Records to process: Begin
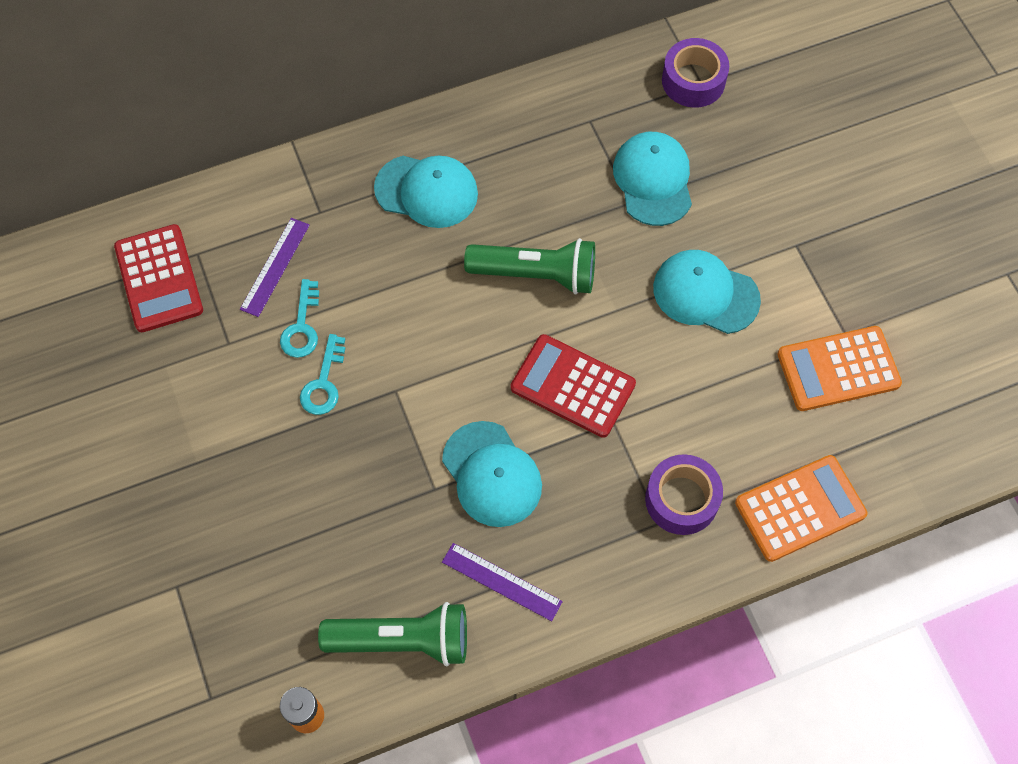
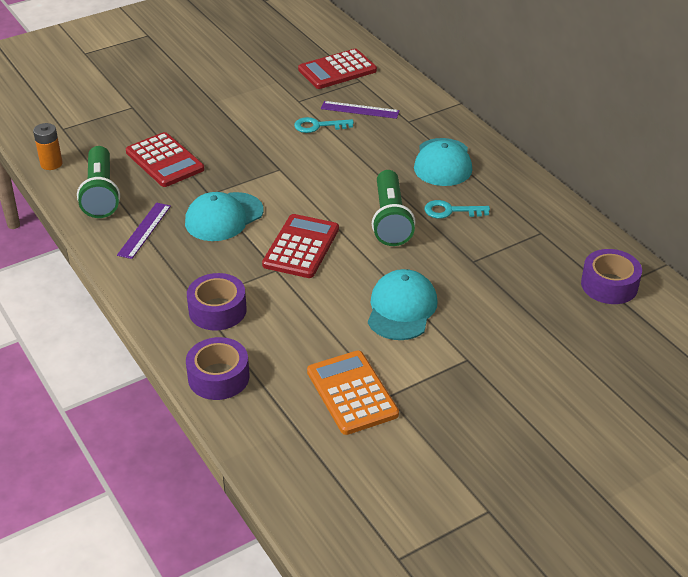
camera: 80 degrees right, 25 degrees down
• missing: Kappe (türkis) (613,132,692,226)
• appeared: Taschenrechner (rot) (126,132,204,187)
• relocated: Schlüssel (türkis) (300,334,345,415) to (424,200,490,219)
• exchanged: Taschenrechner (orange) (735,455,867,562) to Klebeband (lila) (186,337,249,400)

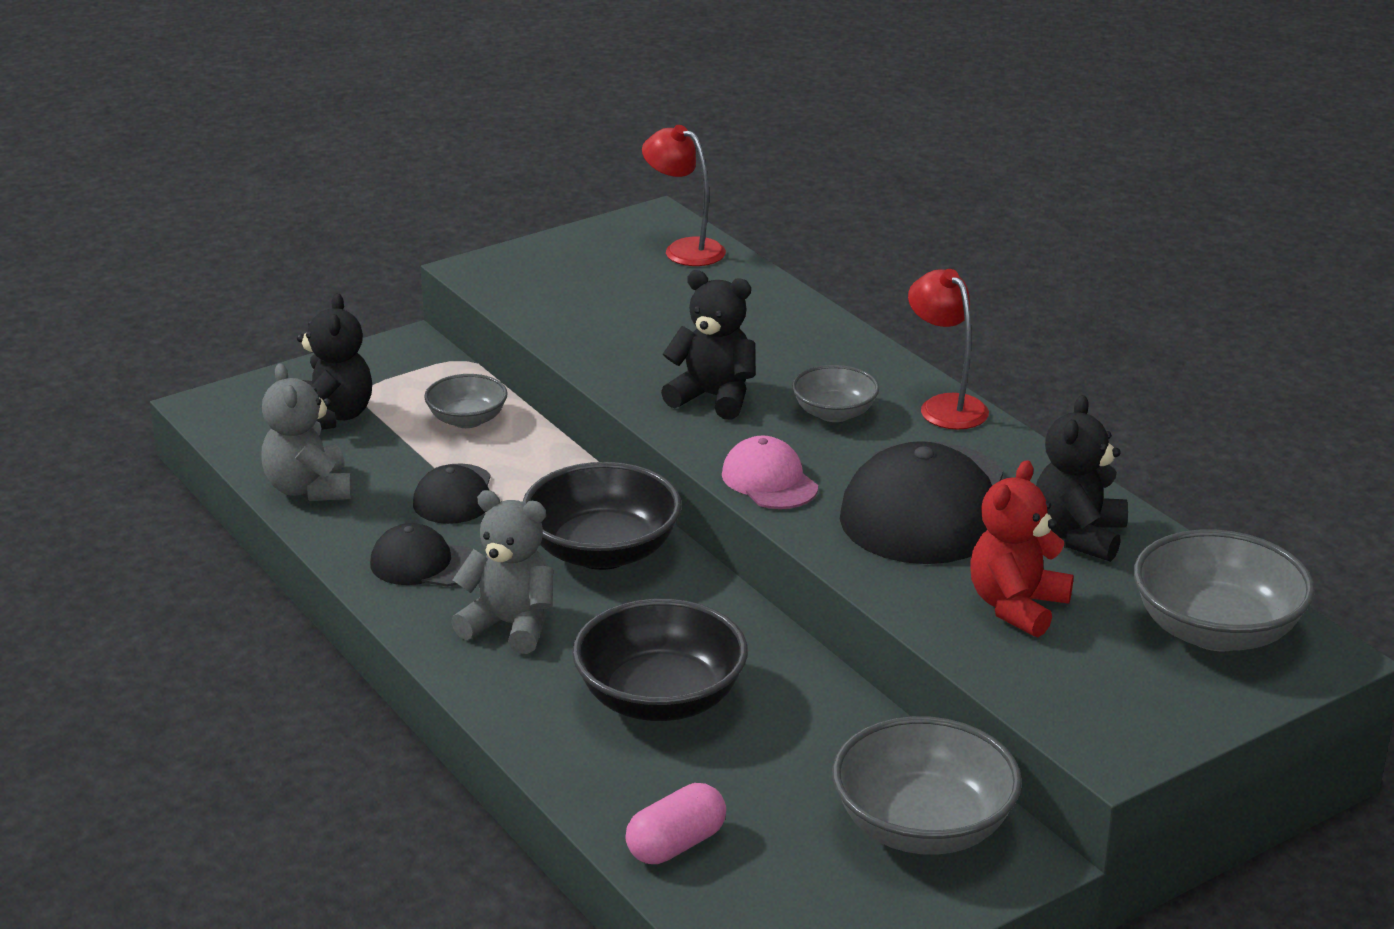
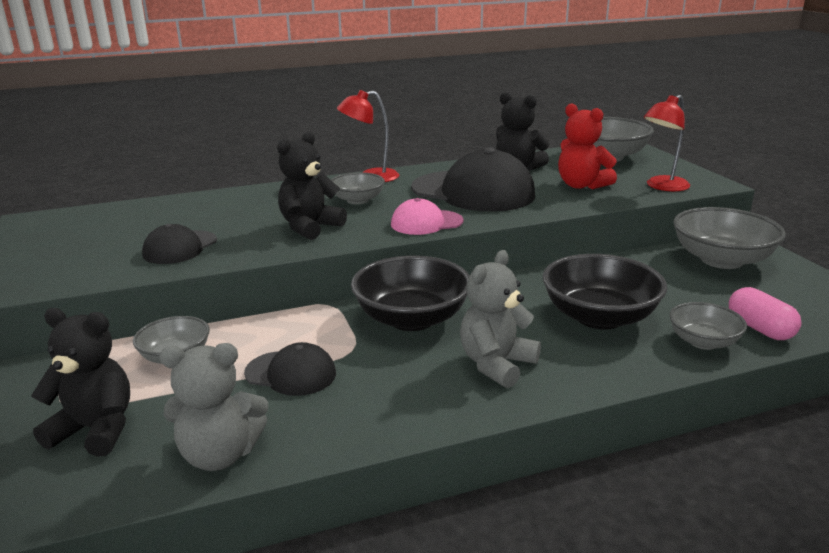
camera: 75 degrees left, 5 degrees down
• appeared: Schüssel (grau) (669,302,747,350)
• relocated: Kappe (schwarz) (370,523,473,587) to (142,224,217,264)
• relocated: Lampe (rot) (642,125,726,266) to (644,95,690,191)

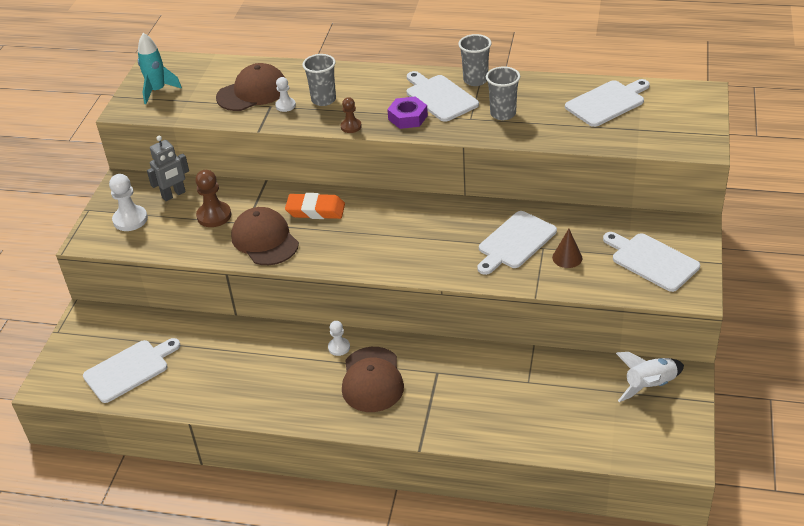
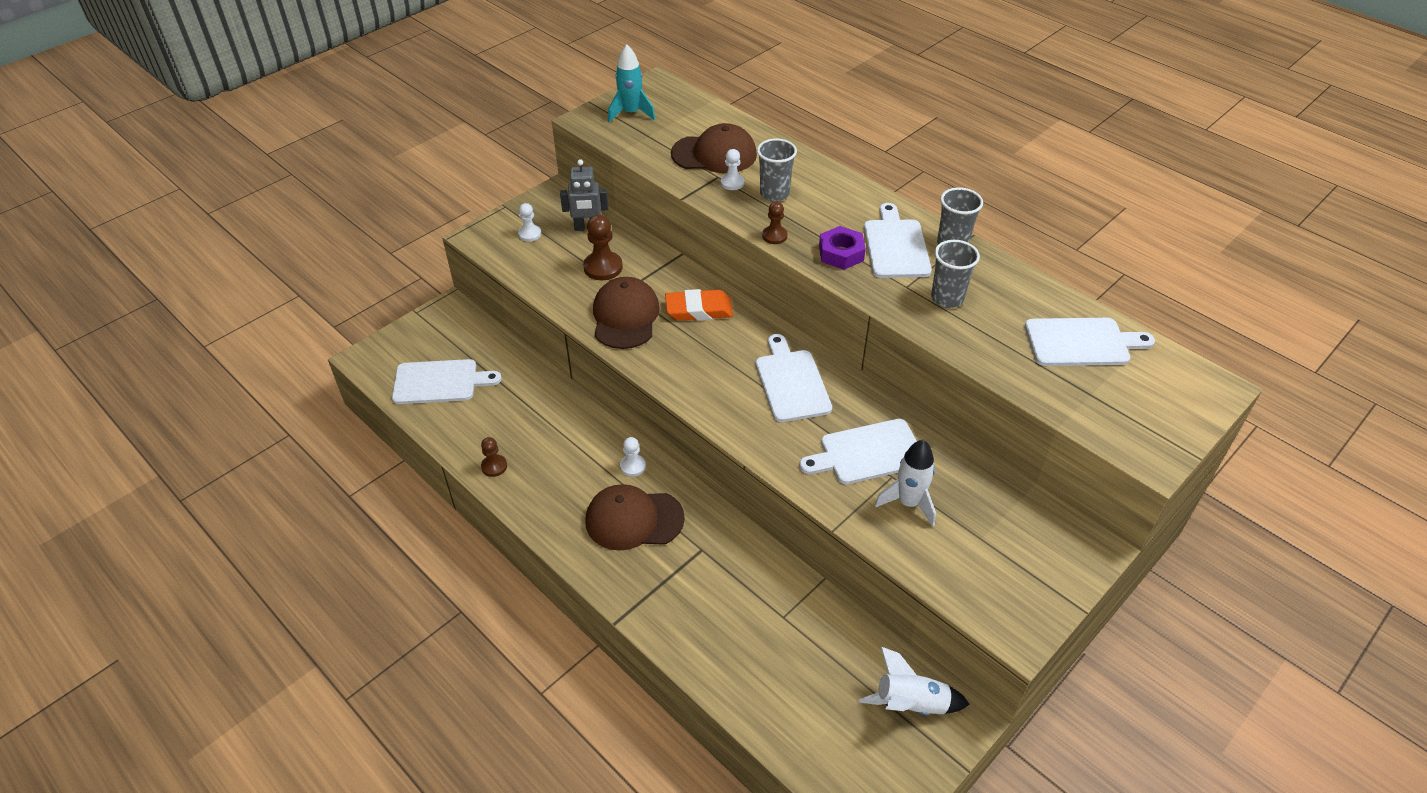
camera: 30 degrees right, 5 degrees up
• appeared: Bauer (braun) (481,437,507,477)
• relocated: Schneidebrett (weiß) (603,232,700,292) to (756,334,832,422)
• exchanged: Kegel (braun) (552,229,582,268) to Rakete (weiß) (874,440,936,527)
• spun: Radiergummi (orange) (285,193,345,219) = (665,289,733,321) 45 degrees counterclockwise
• spun: Kappe (braun) (342,347,404,412) = (585,484,685,551) 60 degrees clockwise
• size: Bauer (weiß) (109,174,148,231) = (518,203,541,242) x0.60

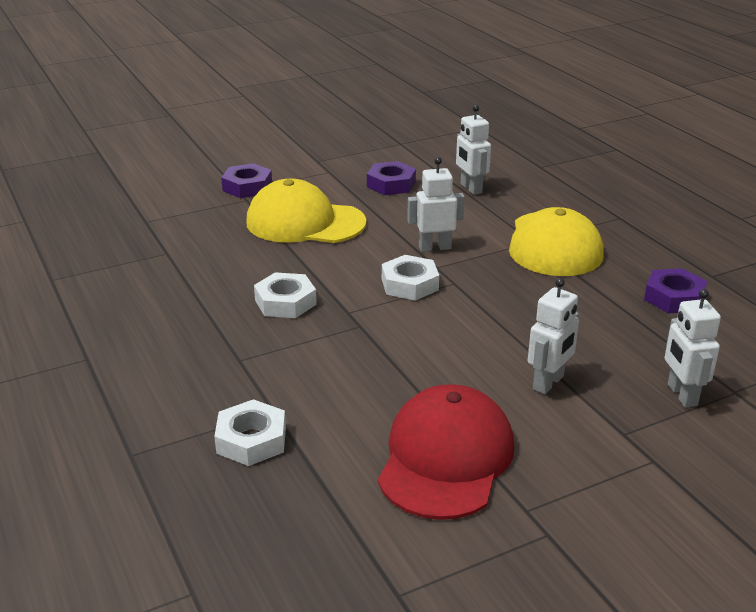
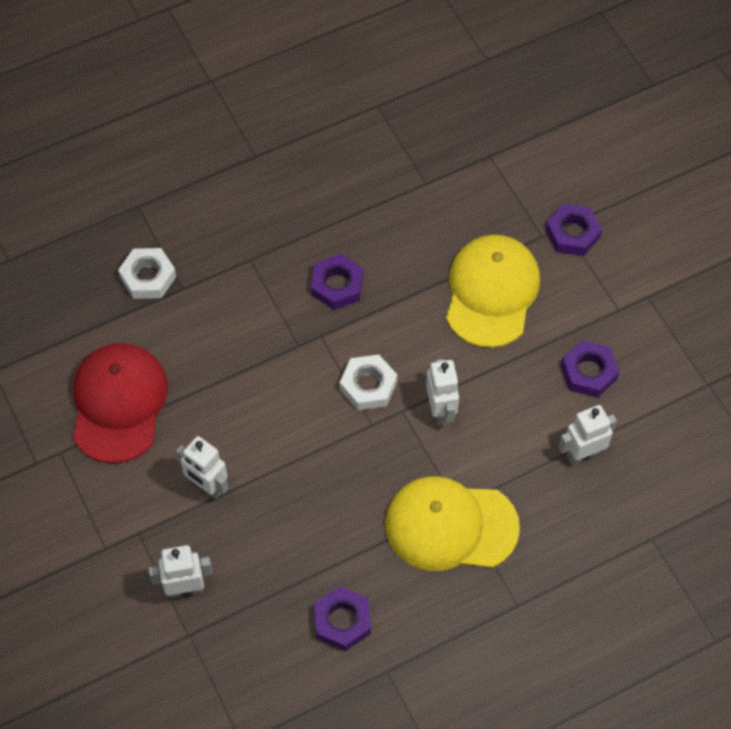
camera: 90 degrees right, 30 degrees up
• colour: Sechskantmutter (weiß) (254,272,317,318) to Sechskantmutter (lila) (311,254,363,310)
• spun: Kappe (rot) (378,384,514,520) = (73,343,168,463) 105 degrees counterclockwise

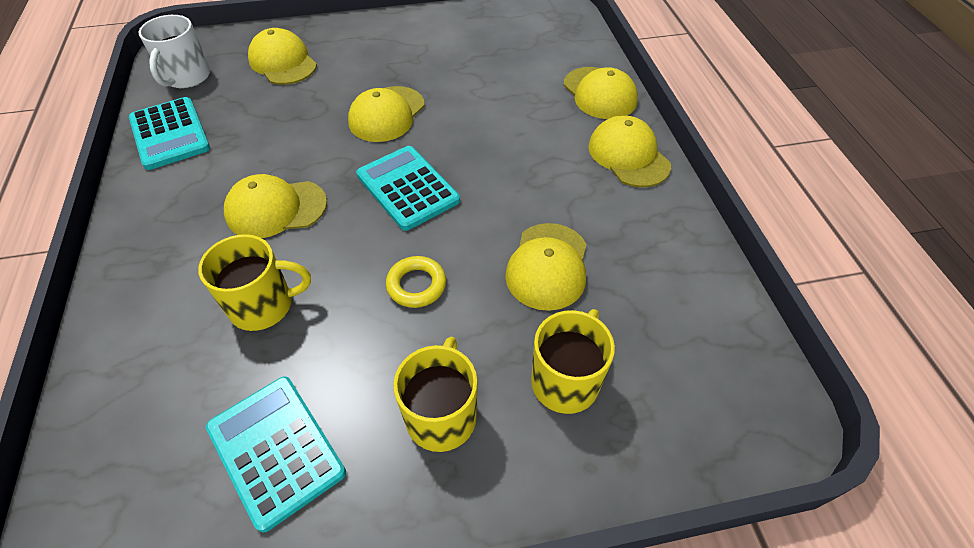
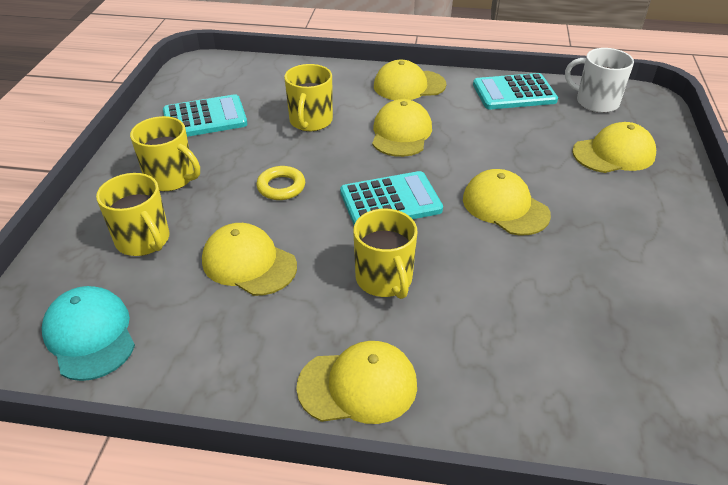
camera: 110 degrees right, 10 degrees down
• appeared: Kappe (türkis) (42,286,135,381)
• appeared: Tasse (gelb) (353,209,418,299)
• relocated: Kappe (gelb) (564,67,638,119) to (374,60,446,100)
Records to process: End
* [Assignment]
Repeat the records above exactly, from the first line through the line that contains "(300,334,345,415) to (424,200,490,219)", and leave out the pictures.

* [Answer to this task]
camera: 80 degrees right, 25 degrees down
• missing: Kappe (türkis) (613,132,692,226)
• appeared: Taschenrechner (rot) (126,132,204,187)
• relocated: Schlüssel (türkis) (300,334,345,415) to (424,200,490,219)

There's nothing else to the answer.